(Object state comparisons)
----

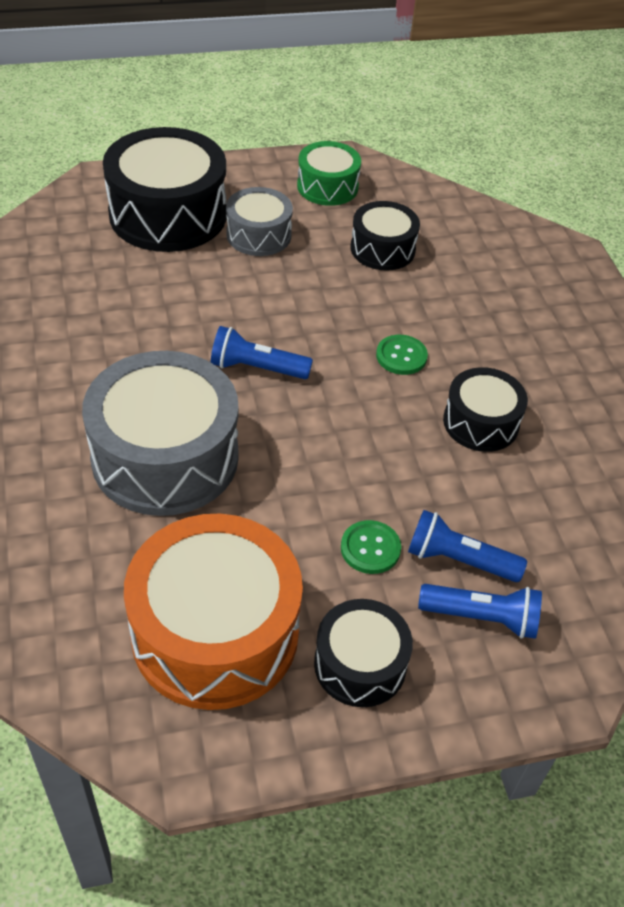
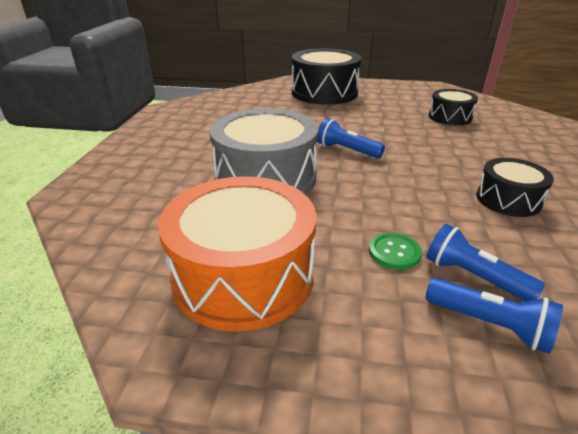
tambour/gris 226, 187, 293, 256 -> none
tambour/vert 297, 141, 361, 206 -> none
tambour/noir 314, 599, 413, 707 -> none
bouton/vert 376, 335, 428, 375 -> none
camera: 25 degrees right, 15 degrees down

----

> **About this task**
Starting from the line containing "bouton/vert 376, 335, 428, 375 -> none", repeat each line through the end of the entries, exactly.

> **Reply**
bouton/vert 376, 335, 428, 375 -> none
camera: 25 degrees right, 15 degrees down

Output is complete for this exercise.